• [WHAT NEEDS TO BE DONE]: Below is a block of records. Copy every line in it that contains the word "black".

• [GIVEN ENTRIES]:
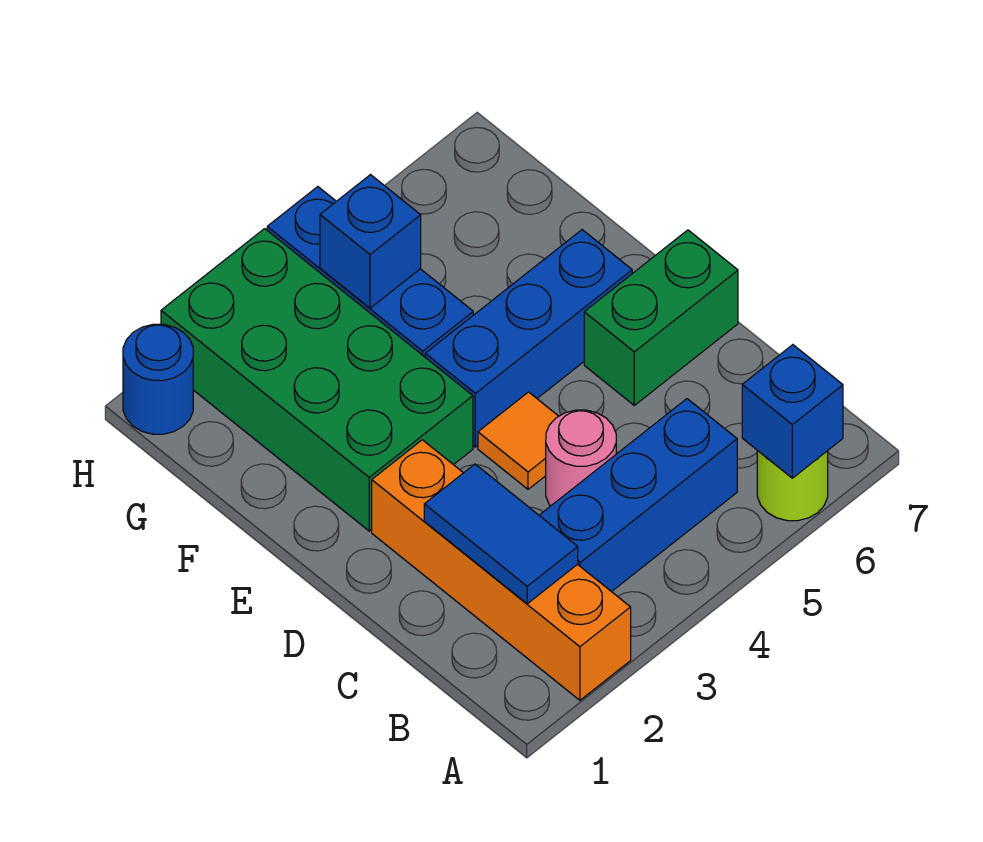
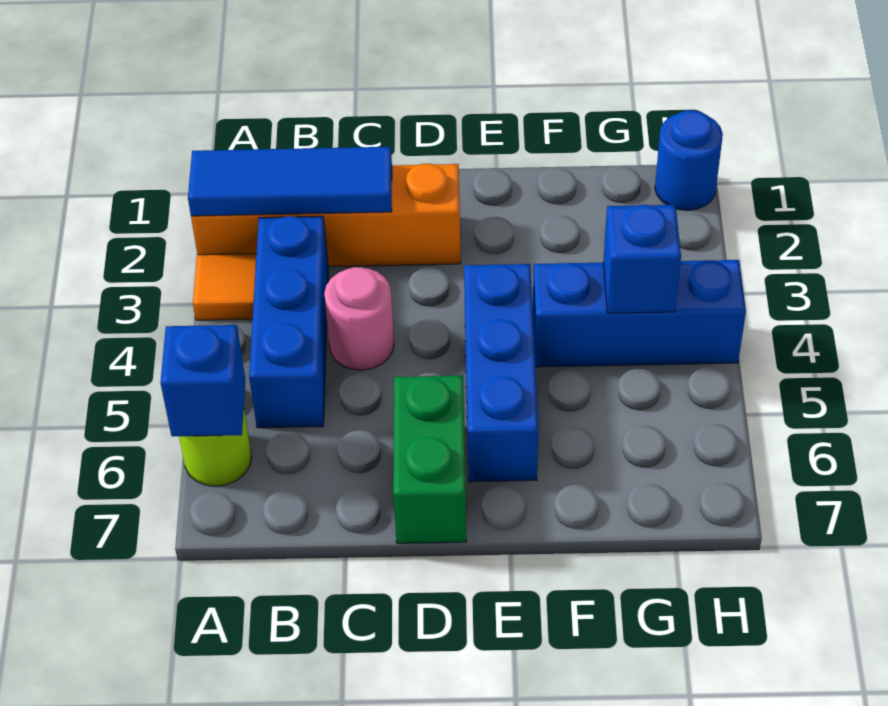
blue 1x2 tile [424,464,578,604] -> blue 1x3 tile [188,147,392,216]
orange 1x1 tile [478,392,559,489] -> orange 1x1 tile moved to [193,254,257,320]
green 2x4 brick [161,229,473,531] -> none

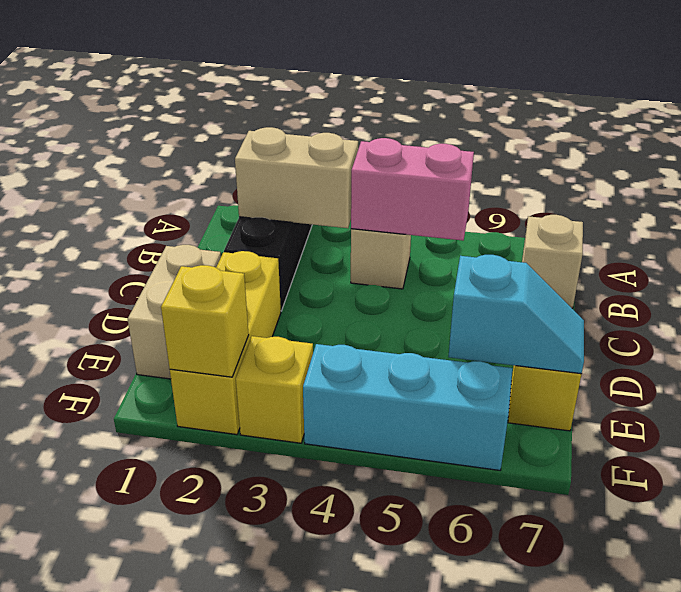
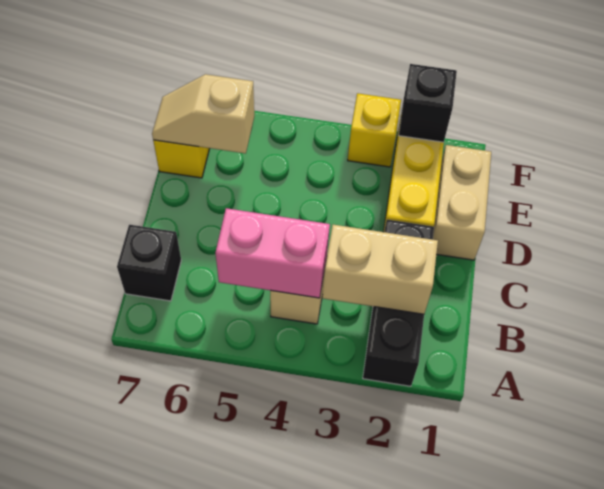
tan 1x1 brick [522,215,583,308] -> black 1x1 brick [117,225,181,301]
cyan 1x2 slope [448,255,584,374] -> tan 1x2 slope [152,74,254,154]
yellow 1x1 brick [161,265,249,377] -> black 1x1 brick [399,64,457,142]
cyan 1x3 brick [303,344,512,470] -> none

• [OUTPUT]:
tan 1x1 brick [522,215,583,308] -> black 1x1 brick [117,225,181,301]
yellow 1x1 brick [161,265,249,377] -> black 1x1 brick [399,64,457,142]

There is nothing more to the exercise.